### WHAT IS NEEDED
Could you give the entries again, exactly as written?

### PROVIDED INFORMATION
*** Block opens ***

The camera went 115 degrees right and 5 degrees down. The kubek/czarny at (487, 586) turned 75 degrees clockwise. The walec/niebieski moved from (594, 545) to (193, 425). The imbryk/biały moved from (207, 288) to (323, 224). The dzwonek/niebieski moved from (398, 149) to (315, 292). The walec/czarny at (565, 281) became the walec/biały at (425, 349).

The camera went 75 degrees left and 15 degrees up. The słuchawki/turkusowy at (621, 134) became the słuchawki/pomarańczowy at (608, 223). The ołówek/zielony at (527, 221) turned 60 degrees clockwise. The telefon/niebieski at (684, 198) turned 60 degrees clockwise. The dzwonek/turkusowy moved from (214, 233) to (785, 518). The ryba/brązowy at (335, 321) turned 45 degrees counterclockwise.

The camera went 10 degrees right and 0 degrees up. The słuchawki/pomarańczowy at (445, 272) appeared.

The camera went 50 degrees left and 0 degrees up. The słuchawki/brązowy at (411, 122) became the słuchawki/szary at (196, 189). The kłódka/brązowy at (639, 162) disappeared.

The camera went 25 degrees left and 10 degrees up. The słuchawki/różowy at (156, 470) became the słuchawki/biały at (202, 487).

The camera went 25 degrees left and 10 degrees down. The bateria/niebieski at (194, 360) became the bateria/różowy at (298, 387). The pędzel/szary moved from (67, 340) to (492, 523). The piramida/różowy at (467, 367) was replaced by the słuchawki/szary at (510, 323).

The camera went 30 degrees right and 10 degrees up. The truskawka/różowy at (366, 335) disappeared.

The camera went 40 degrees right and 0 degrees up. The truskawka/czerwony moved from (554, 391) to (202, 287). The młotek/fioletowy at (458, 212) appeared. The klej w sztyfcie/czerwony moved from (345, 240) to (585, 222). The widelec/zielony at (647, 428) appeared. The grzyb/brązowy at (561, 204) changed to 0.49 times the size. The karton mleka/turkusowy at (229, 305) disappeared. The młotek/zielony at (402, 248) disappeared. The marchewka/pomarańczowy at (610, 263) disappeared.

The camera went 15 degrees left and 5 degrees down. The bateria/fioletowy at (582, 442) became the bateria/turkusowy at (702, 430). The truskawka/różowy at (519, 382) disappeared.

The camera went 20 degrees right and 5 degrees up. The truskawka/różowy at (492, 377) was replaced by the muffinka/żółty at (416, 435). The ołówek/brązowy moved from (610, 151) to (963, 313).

*** Block closes ***

### WRITTEN ANSWER
The camera went 115 degrees right and 5 degrees down. The kubek/czarny at (487, 586) turned 75 degrees clockwise. The walec/niebieski moved from (594, 545) to (193, 425). The imbryk/biały moved from (207, 288) to (323, 224). The dzwonek/niebieski moved from (398, 149) to (315, 292). The walec/czarny at (565, 281) became the walec/biały at (425, 349).

The camera went 75 degrees left and 15 degrees up. The słuchawki/turkusowy at (621, 134) became the słuchawki/pomarańczowy at (608, 223). The ołówek/zielony at (527, 221) turned 60 degrees clockwise. The telefon/niebieski at (684, 198) turned 60 degrees clockwise. The dzwonek/turkusowy moved from (214, 233) to (785, 518). The ryba/brązowy at (335, 321) turned 45 degrees counterclockwise.

The camera went 10 degrees right and 0 degrees up. The słuchawki/pomarańczowy at (445, 272) appeared.

The camera went 50 degrees left and 0 degrees up. The słuchawki/brązowy at (411, 122) became the słuchawki/szary at (196, 189). The kłódka/brązowy at (639, 162) disappeared.

The camera went 25 degrees left and 10 degrees up. The słuchawki/różowy at (156, 470) became the słuchawki/biały at (202, 487).

The camera went 25 degrees left and 10 degrees down. The bateria/niebieski at (194, 360) became the bateria/różowy at (298, 387). The pędzel/szary moved from (67, 340) to (492, 523). The piramida/różowy at (467, 367) was replaced by the słuchawki/szary at (510, 323).

The camera went 30 degrees right and 10 degrees up. The truskawka/różowy at (366, 335) disappeared.

The camera went 40 degrees right and 0 degrees up. The truskawka/czerwony moved from (554, 391) to (202, 287). The młotek/fioletowy at (458, 212) appeared. The klej w sztyfcie/czerwony moved from (345, 240) to (585, 222). The widelec/zielony at (647, 428) appeared. The grzyb/brązowy at (561, 204) changed to 0.49 times the size. The karton mleka/turkusowy at (229, 305) disappeared. The młotek/zielony at (402, 248) disappeared. The marchewka/pomarańczowy at (610, 263) disappeared.

The camera went 15 degrees left and 5 degrees down. The bateria/fioletowy at (582, 442) became the bateria/turkusowy at (702, 430). The truskawka/różowy at (519, 382) disappeared.

The camera went 20 degrees right and 5 degrees up. The truskawka/różowy at (492, 377) was replaced by the muffinka/żółty at (416, 435). The ołówek/brązowy moved from (610, 151) to (963, 313).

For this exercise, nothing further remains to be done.